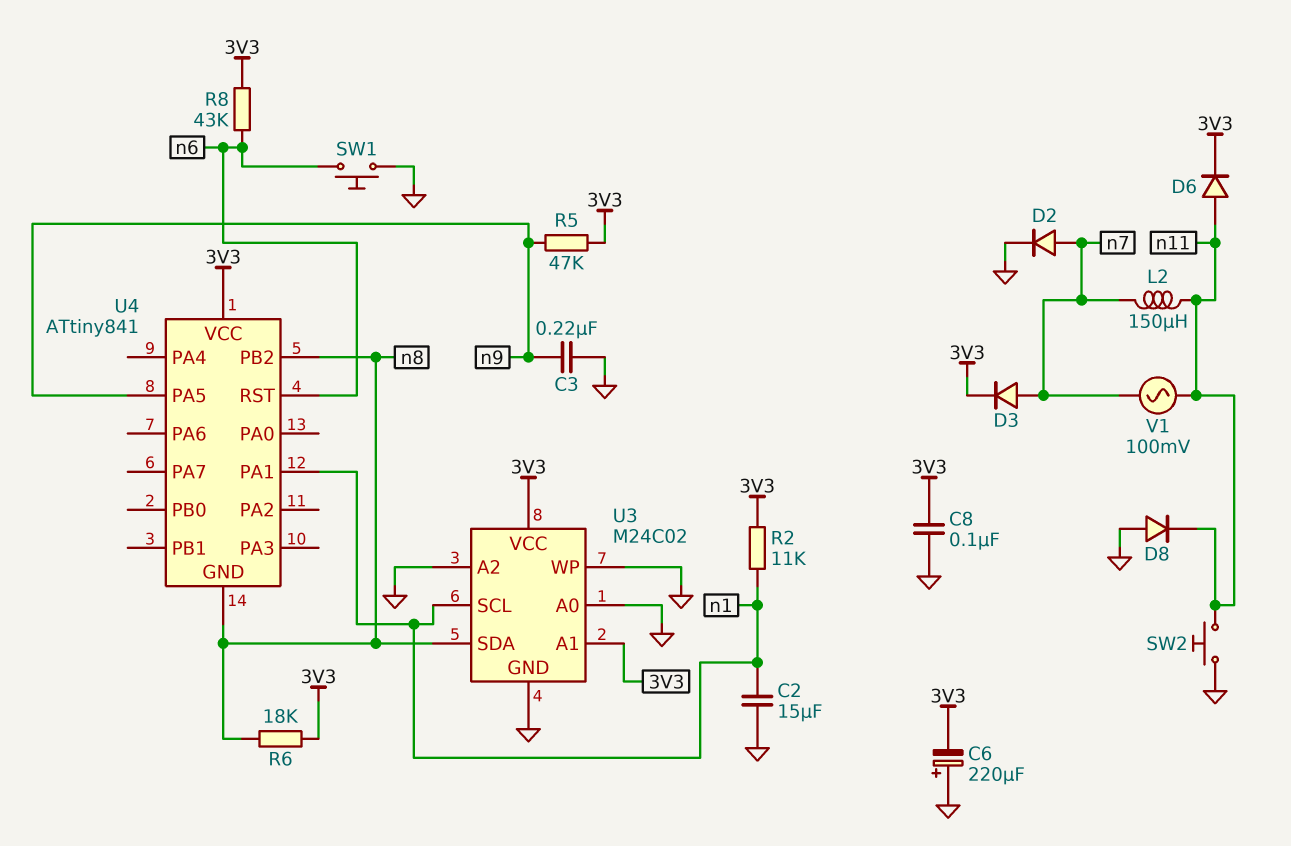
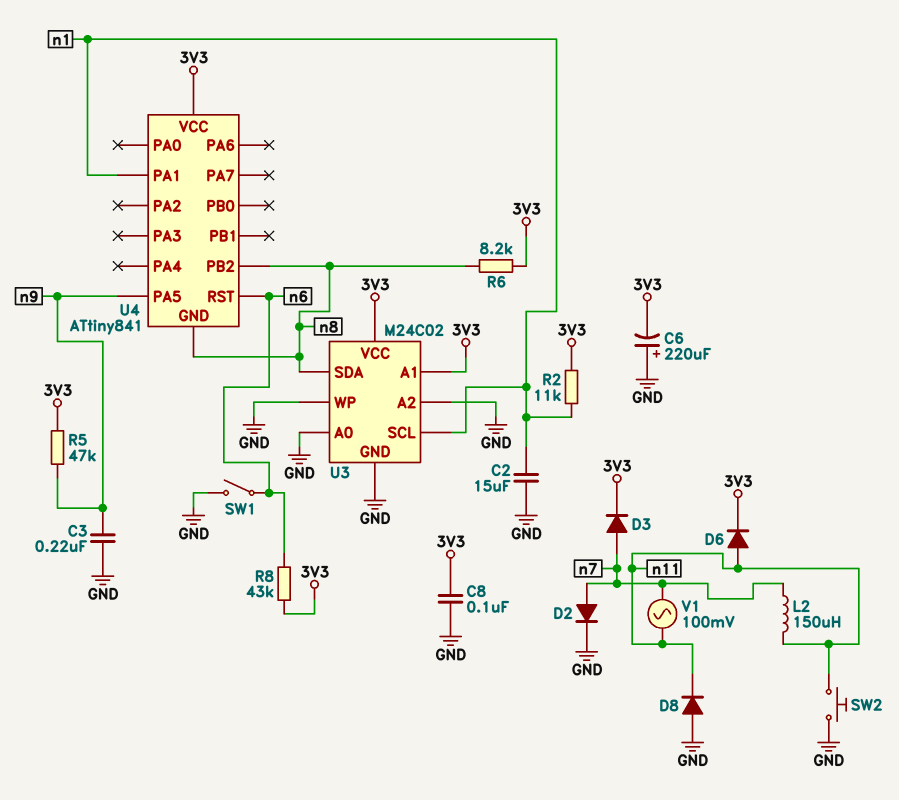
R6: 18k (3V3, n8) -> 8.2k (3V3, n8)
SW1: button (GND, n6) -> switch (GND, n6)

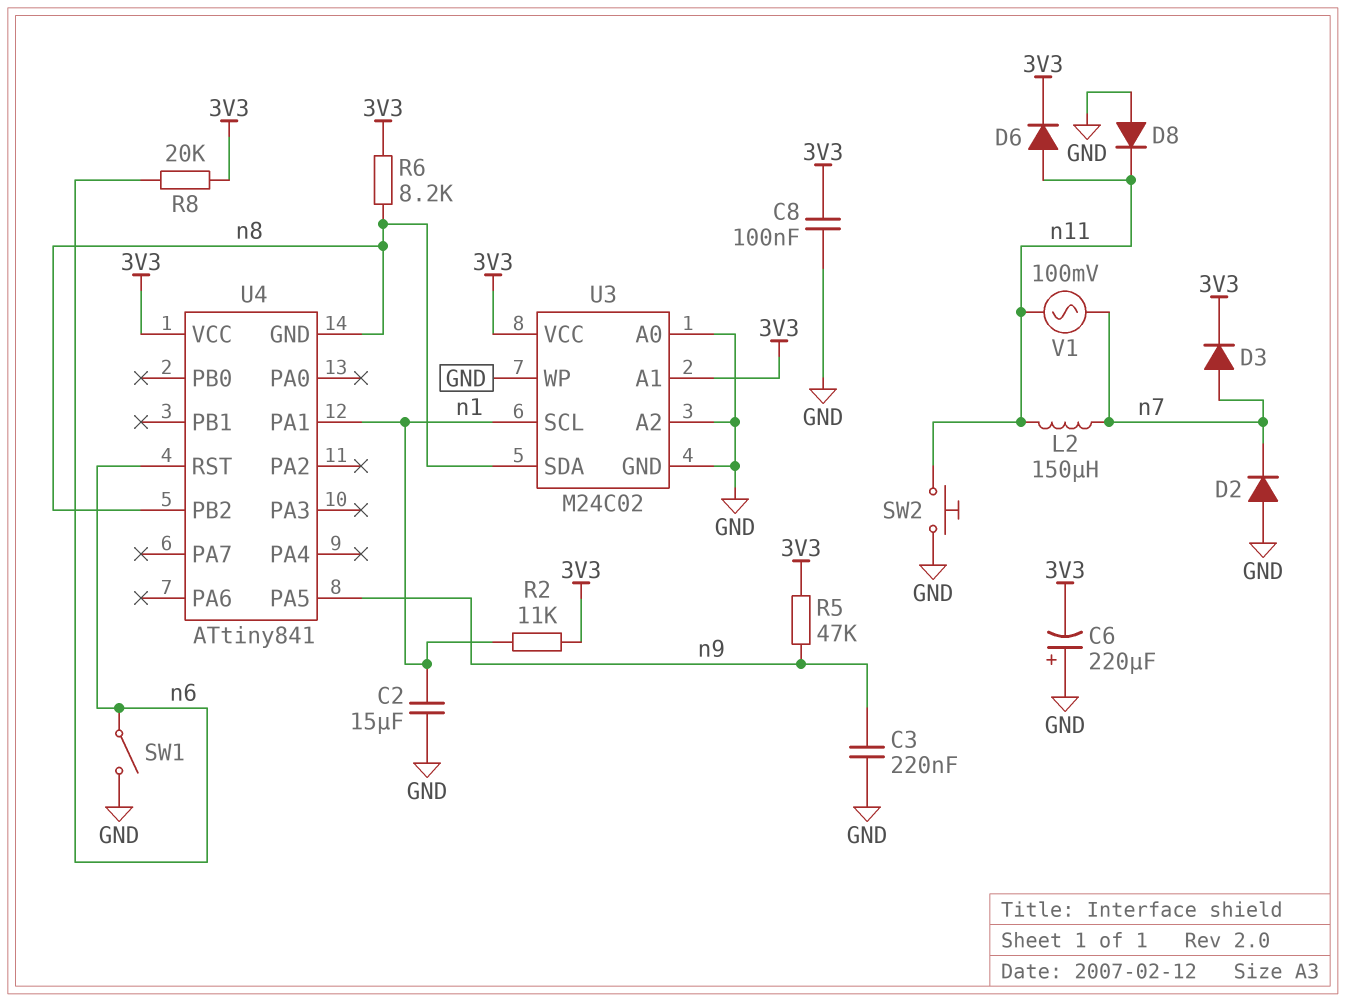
D2: diode (A n7, K GND) -> diode (A GND, K n7)
R8: 43k (3V3, n6) -> 20k (3V3, n6)

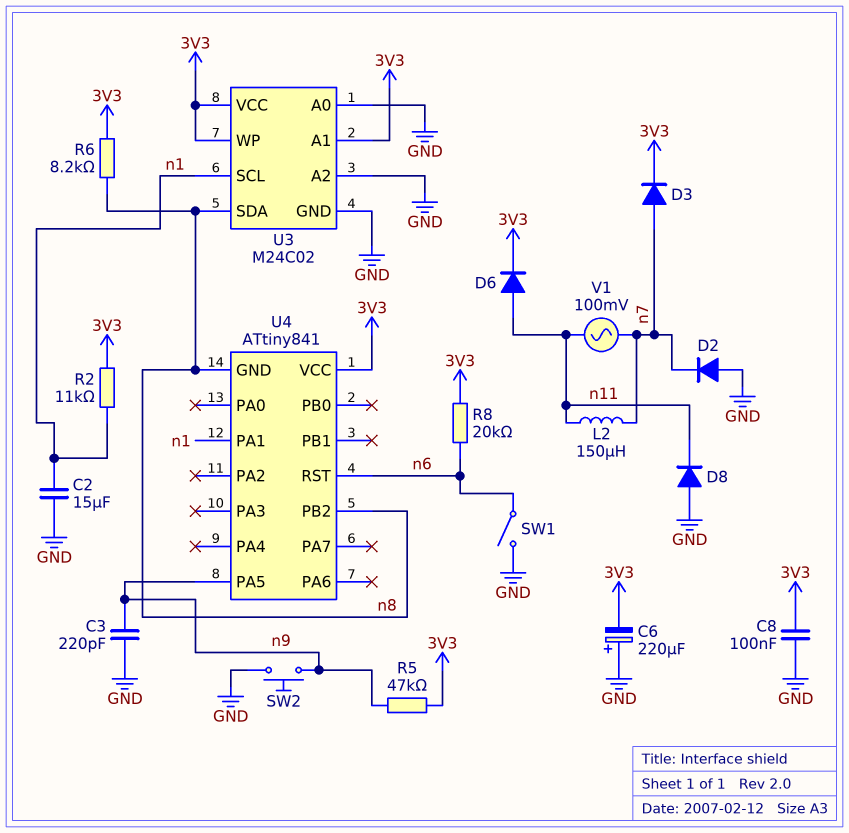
C3: 220nF (GND, n9) -> 220pF (GND, n9)
SW2: button (GND, n11) -> button (GND, n9)
U3 pin WP: GND -> 3V3

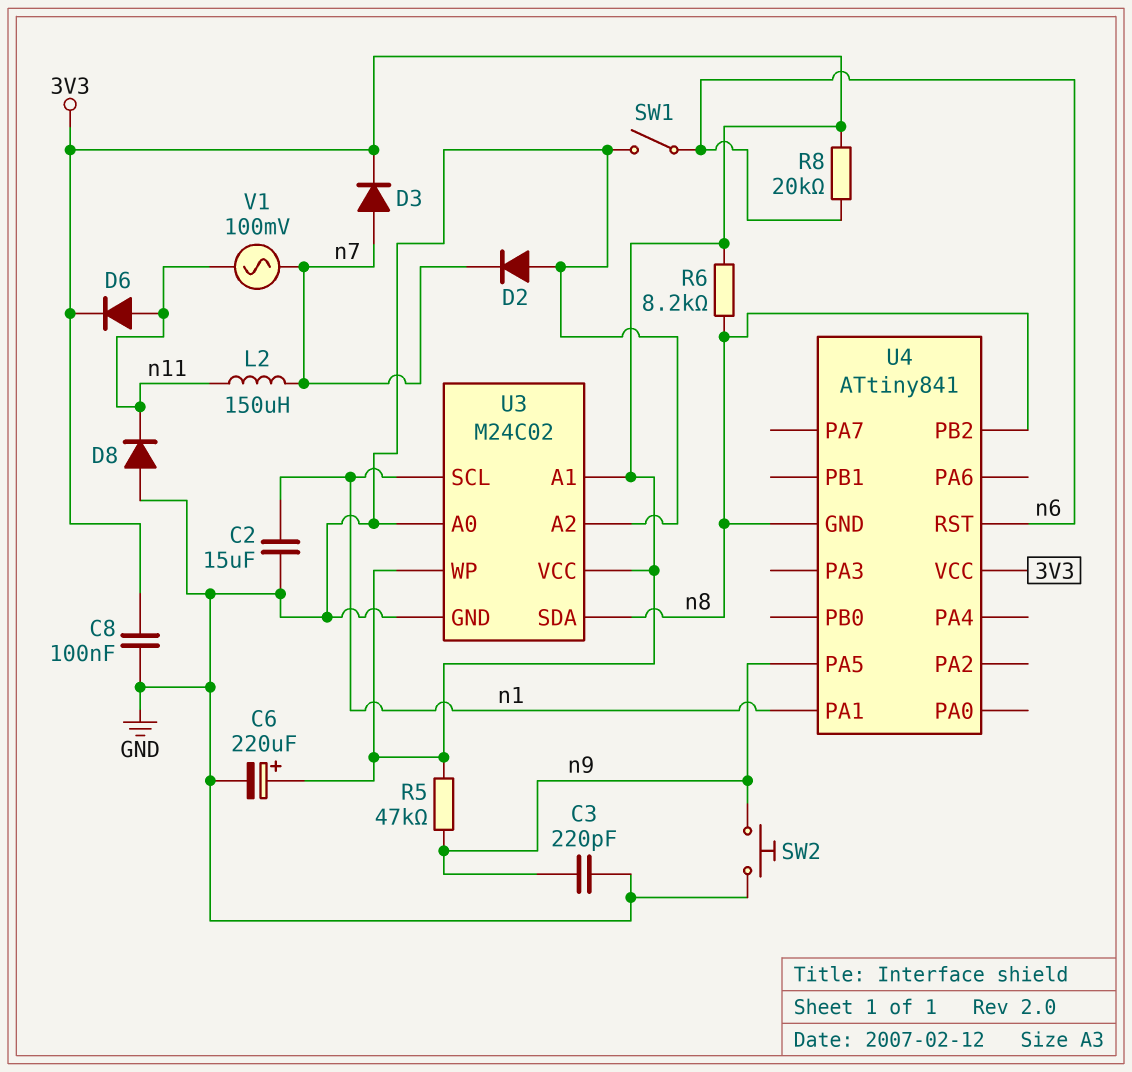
C6: 220uF (plus GND, minus 3V3) -> 220uF (plus 3V3, minus GND)
R2: 11k (3V3, n1) -> none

> Activity
The answer is the listing above restated word for word, pictures removed.

> Task output
R6: 18k (3V3, n8) -> 8.2k (3V3, n8)
SW1: button (GND, n6) -> switch (GND, n6)

D2: diode (A n7, K GND) -> diode (A GND, K n7)
R8: 43k (3V3, n6) -> 20k (3V3, n6)

C3: 220nF (GND, n9) -> 220pF (GND, n9)
SW2: button (GND, n11) -> button (GND, n9)
U3 pin WP: GND -> 3V3

C6: 220uF (plus GND, minus 3V3) -> 220uF (plus 3V3, minus GND)
R2: 11k (3V3, n1) -> none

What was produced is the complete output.